Could the lines from the start of the data through the line with "none -> black brick F12 level 1" be set down exactly, with no pictures among them?
┌─ Exercise input
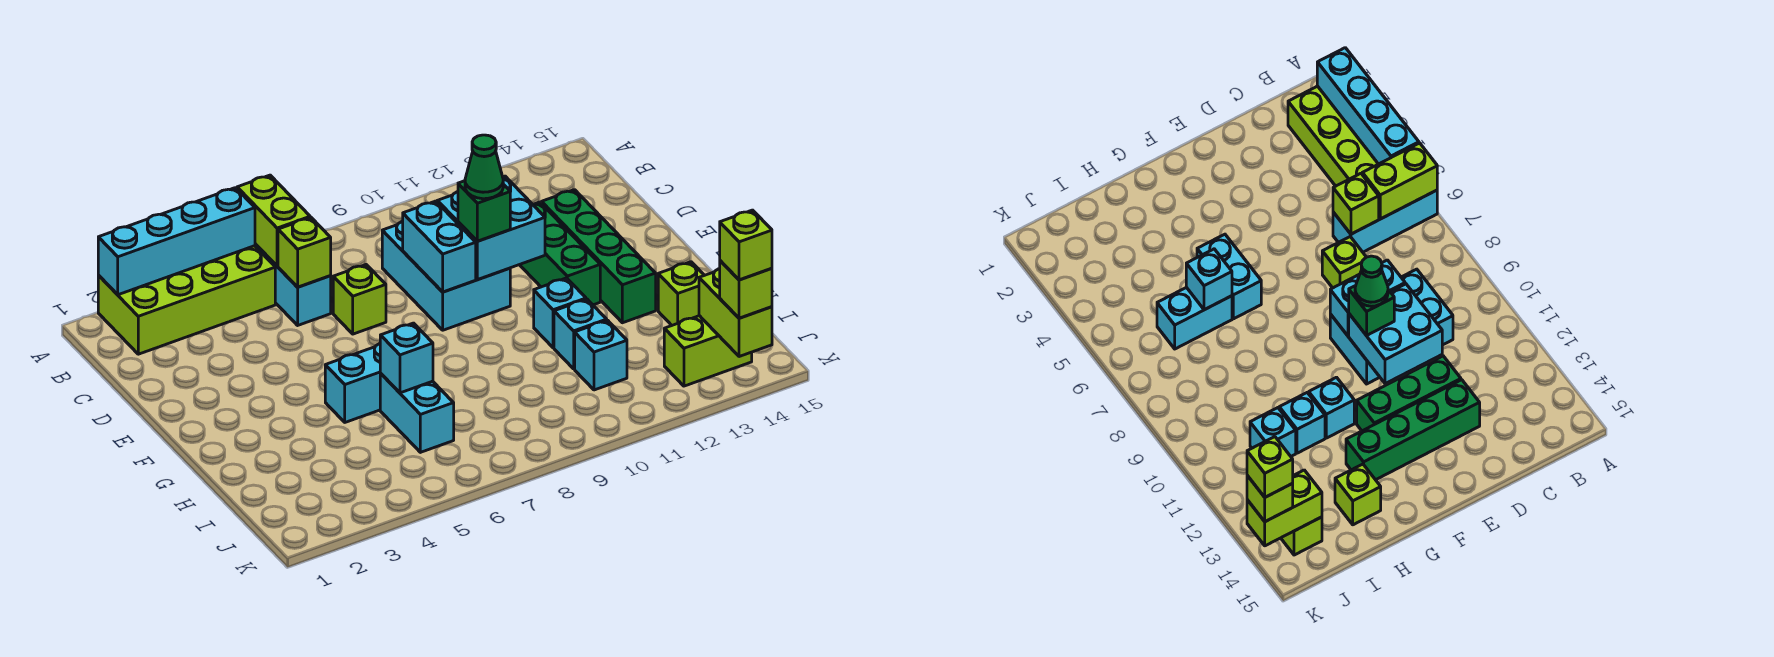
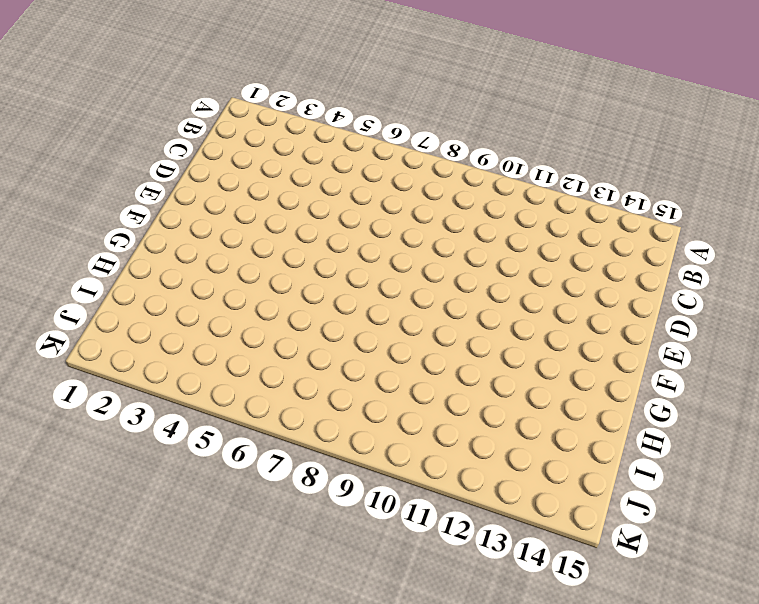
none -> lime brick A2:B5 level 1
none -> cyan brick A6:C6 level 1
none -> cyan brick C9:E10 level 1

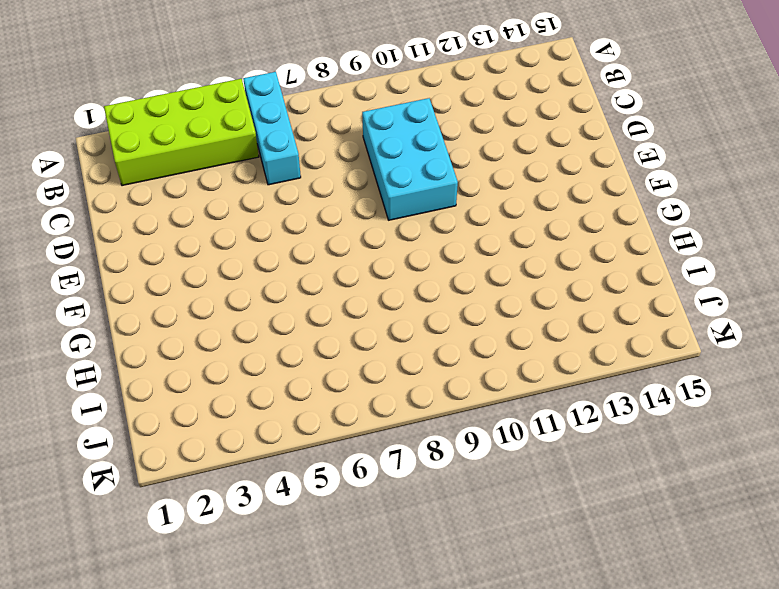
none -> lime brick D7 level 1
none -> green brick D12:F12 level 1
none -> green brick D13:G13 level 1

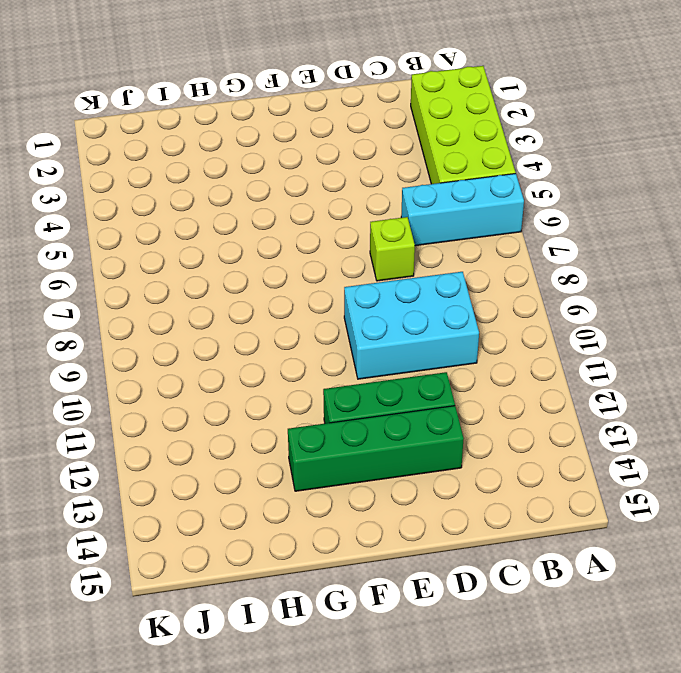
none -> cyan brick G5:G6 level 1
none -> cyan brick G11 level 1
none -> cyan brick H6:I6 level 1

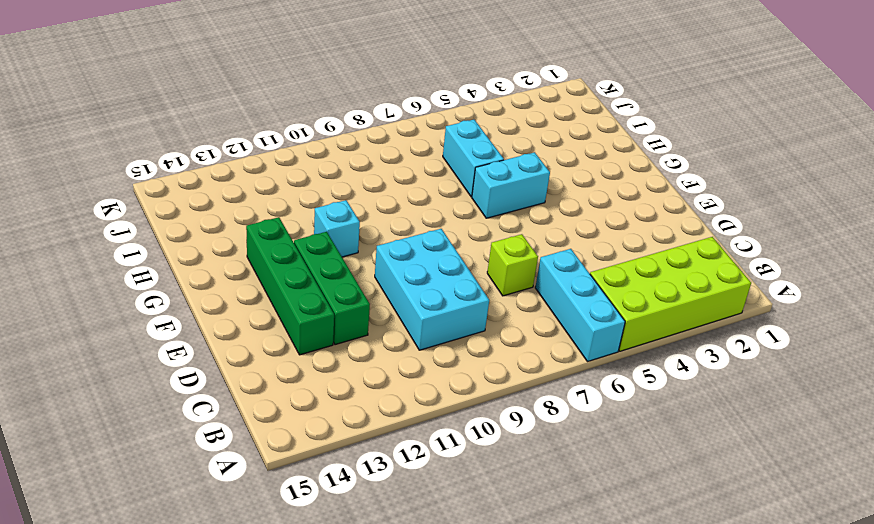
none -> cyan brick H11 level 1
none -> lime brick H14 level 1
none -> cyan brick I11 level 1

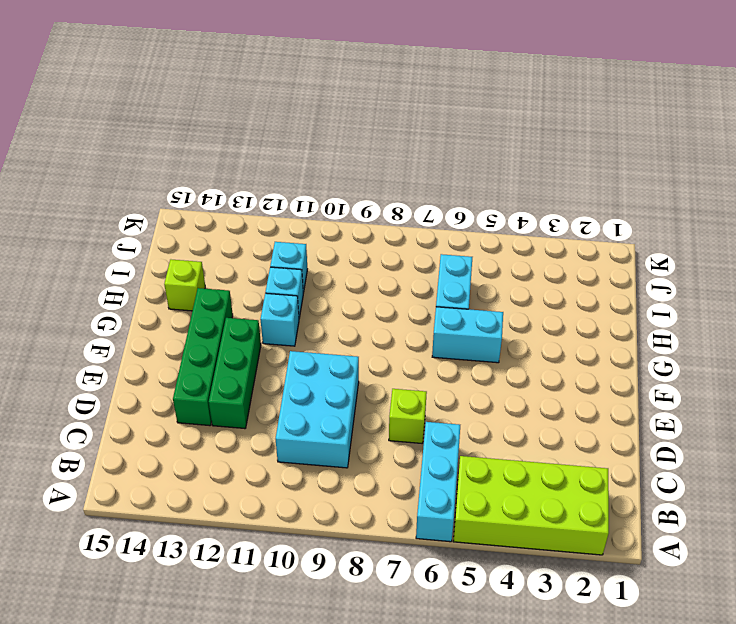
none -> lime brick J13:J14 level 1
none -> cyan brick A2:A5 level 2
none -> lime brick A6:B6 level 2

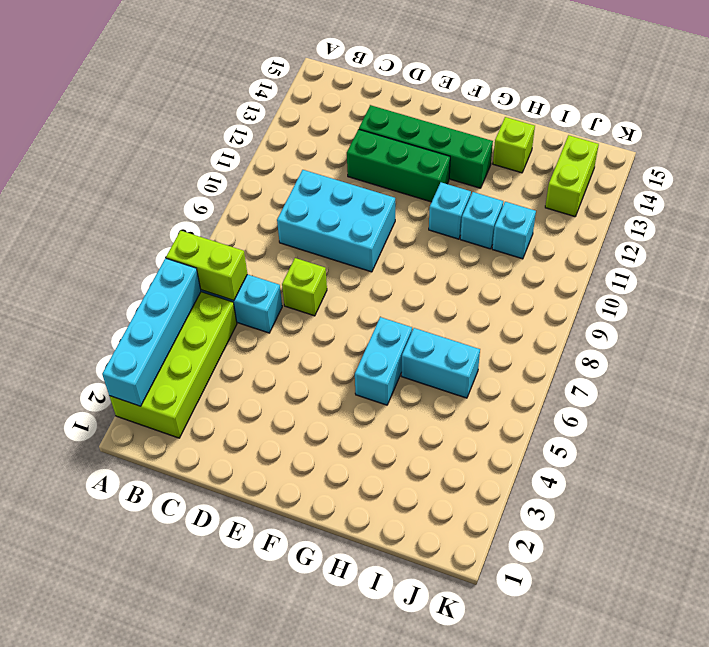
none -> lime brick C6 level 2
none -> cyan brick D9:E9 level 2
none -> cyan brick D10:E11 level 2

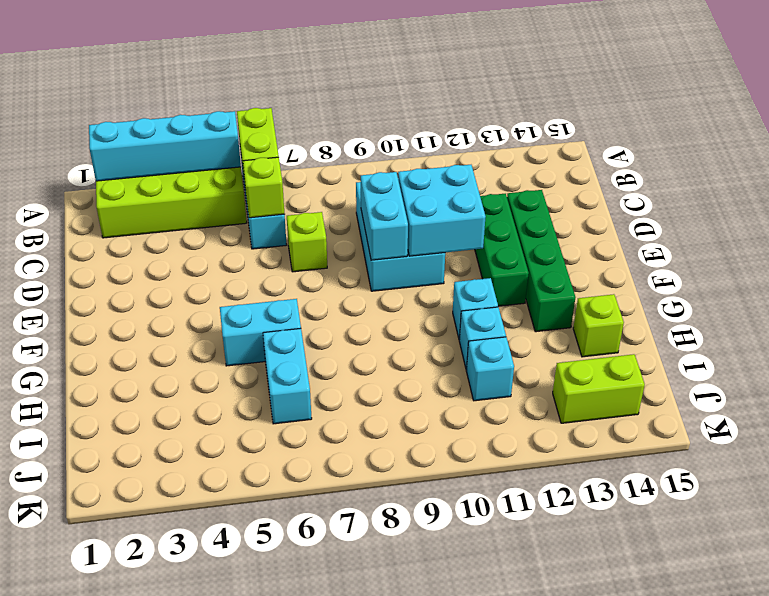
none -> cyan brick H6 level 2
none -> lime brick J14:K14 level 2
none -> green brick E10 level 3

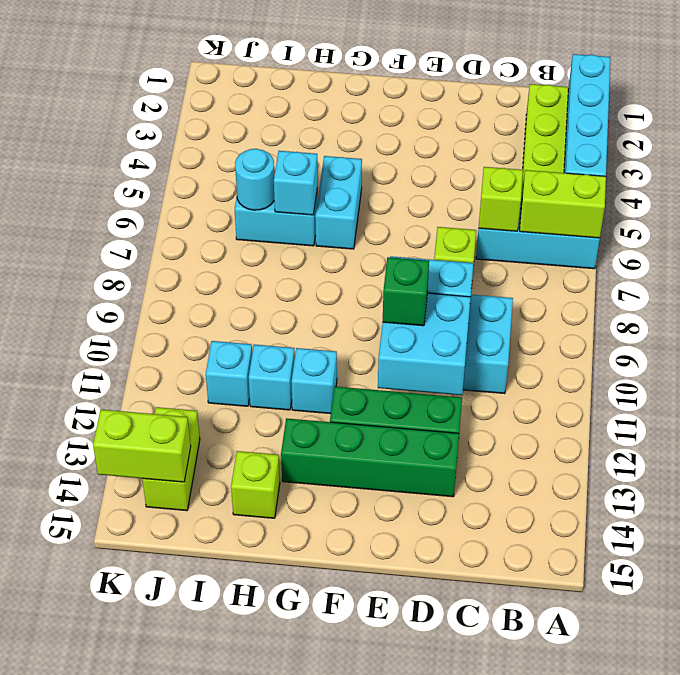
cyan round brick I6 level 2 -> none
none -> lime brick K14 level 3
none -> green cone E10 level 4
none -> lime brick K14 level 4

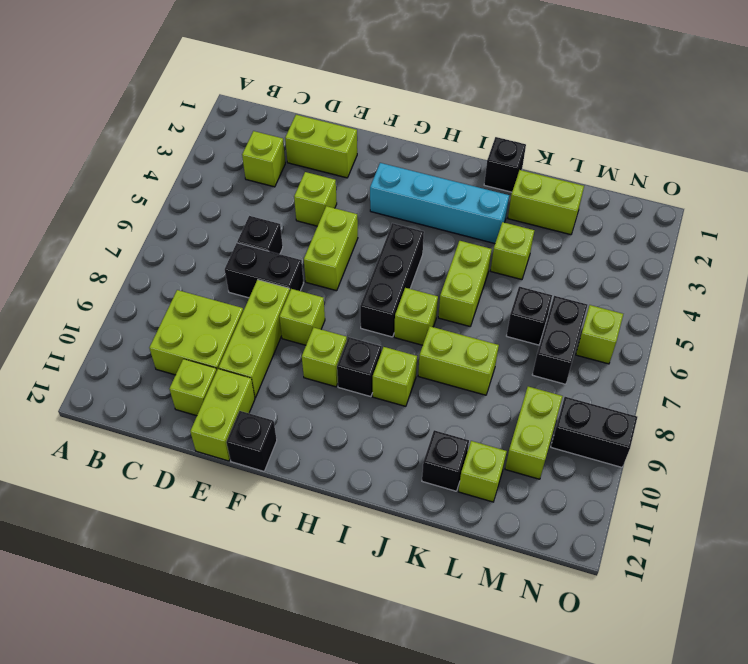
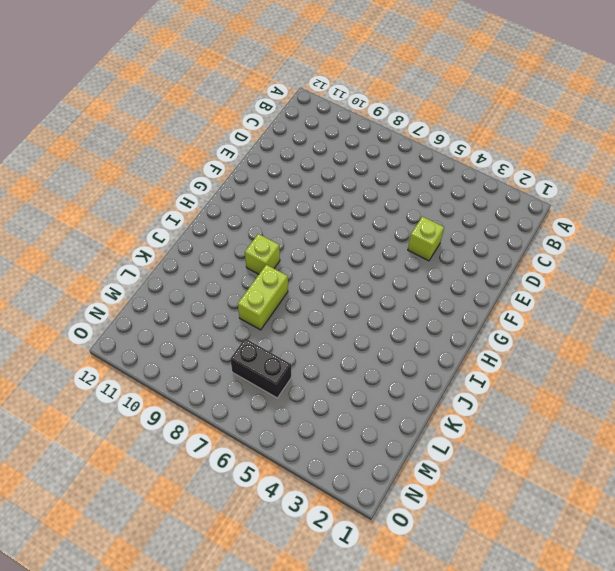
none -> lime brick C3 level 1
none -> lime brick C9:D10 level 1
none -> lime brick D2:E2 level 1
none -> black brick D6 level 1

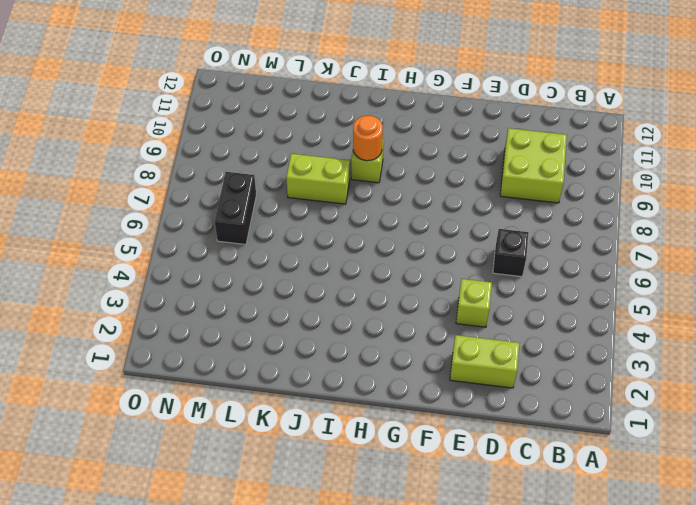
orange round brick I9 level 2 -> none
none -> lime brick C3 level 1
none -> black brick D7:E7 level 1
none -> lime brick D11 level 1
none -> lime brick E8:E10 level 1

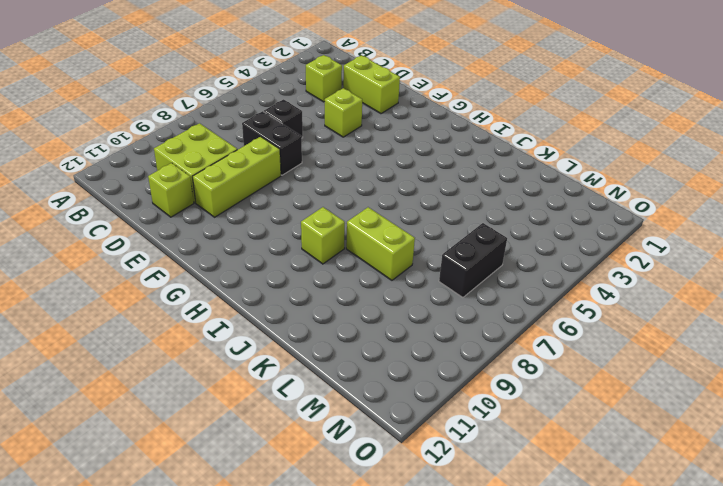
none -> lime brick E11:E12 level 1
none -> lime brick F5:F6 level 1
none -> lime brick F8 level 1
none -> black brick F12 level 1

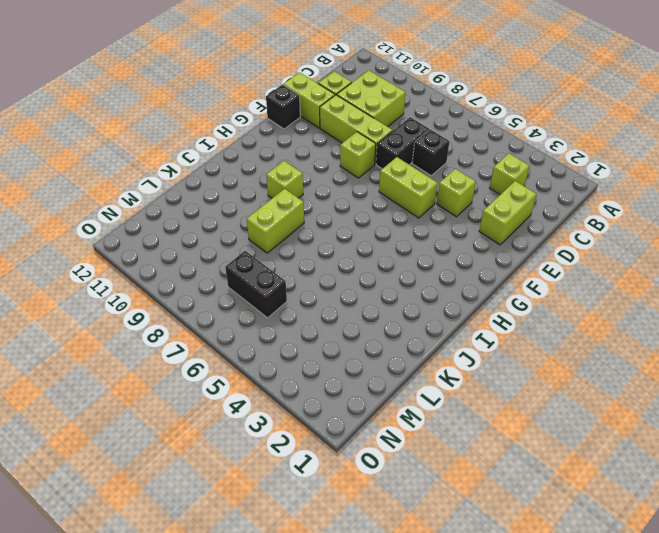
none -> cyan brick G3:J3 level 1
none -> lime brick G9 level 1
none -> black brick H5:H7 level 1
none -> black brick H9 level 1

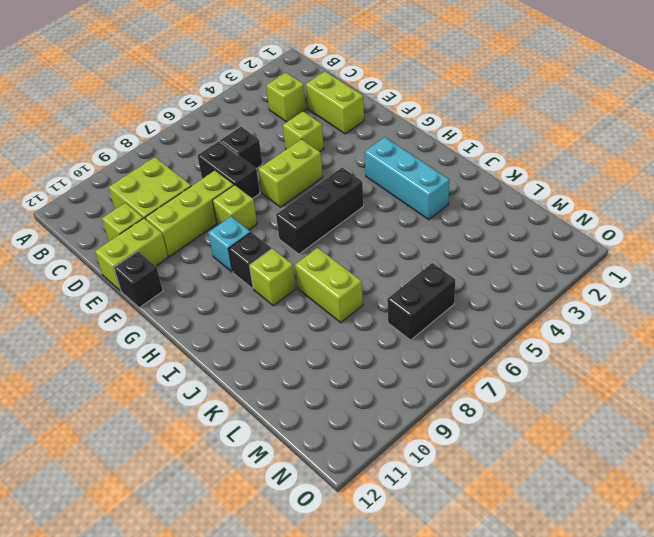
cyan brick G9 level 1 -> lime brick G9 level 1
cyan brick H3:J3 level 1 -> cyan brick G3:J3 level 1
none -> lime brick I7 level 1
none -> black brick J1 level 1
none -> lime brick J5:J6 level 1
none -> lime brick K2:L2 level 1

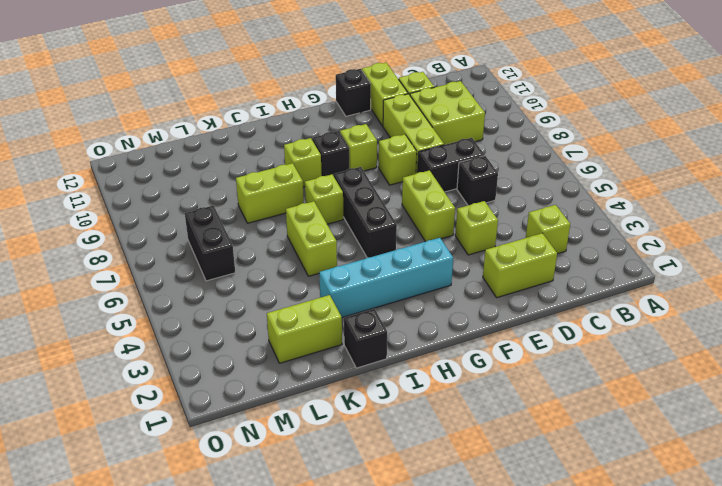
none -> lime brick K4 level 1
none -> black brick K11 level 1
none -> black brick L6 level 1
none -> lime brick L11 level 1

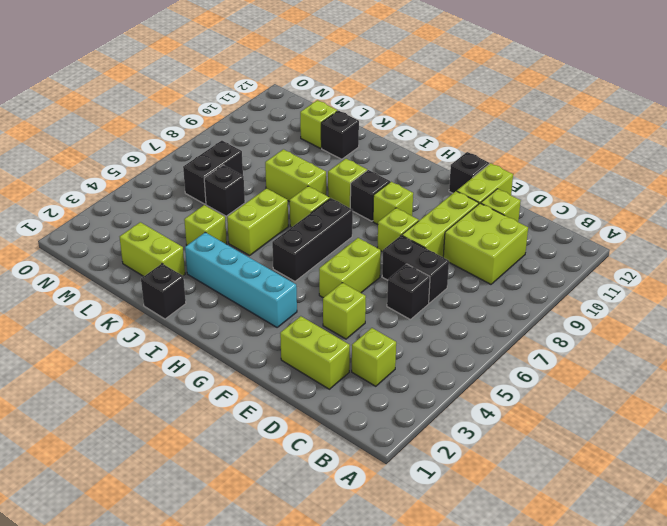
none -> lime brick M9:M10 level 1
none -> lime brick N6 level 1
none -> black brick N9:O9 level 1

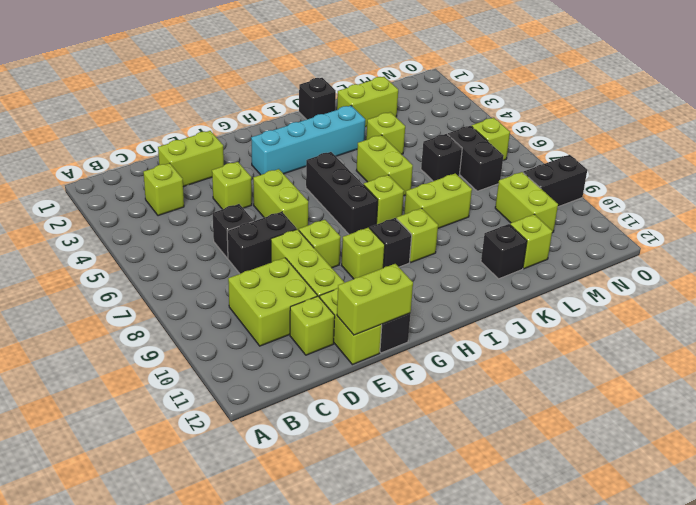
lime brick E12:F12 level 2 -> none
└─
-- Task solution --
none -> lime brick A2:B5 level 1
none -> cyan brick A6:C6 level 1
none -> cyan brick C9:E10 level 1

none -> lime brick D7 level 1
none -> green brick D12:F12 level 1
none -> green brick D13:G13 level 1

none -> cyan brick G5:G6 level 1
none -> cyan brick G11 level 1
none -> cyan brick H6:I6 level 1

none -> cyan brick H11 level 1
none -> lime brick H14 level 1
none -> cyan brick I11 level 1

none -> lime brick J13:J14 level 1
none -> cyan brick A2:A5 level 2
none -> lime brick A6:B6 level 2

none -> lime brick C6 level 2
none -> cyan brick D9:E9 level 2
none -> cyan brick D10:E11 level 2

none -> cyan brick H6 level 2
none -> lime brick J14:K14 level 2
none -> green brick E10 level 3

cyan round brick I6 level 2 -> none
none -> lime brick K14 level 3
none -> green cone E10 level 4
none -> lime brick K14 level 4

none -> lime brick C3 level 1
none -> lime brick C9:D10 level 1
none -> lime brick D2:E2 level 1
none -> black brick D6 level 1

orange round brick I9 level 2 -> none
none -> lime brick C3 level 1
none -> black brick D7:E7 level 1
none -> lime brick D11 level 1
none -> lime brick E8:E10 level 1

none -> lime brick E11:E12 level 1
none -> lime brick F5:F6 level 1
none -> lime brick F8 level 1
none -> black brick F12 level 1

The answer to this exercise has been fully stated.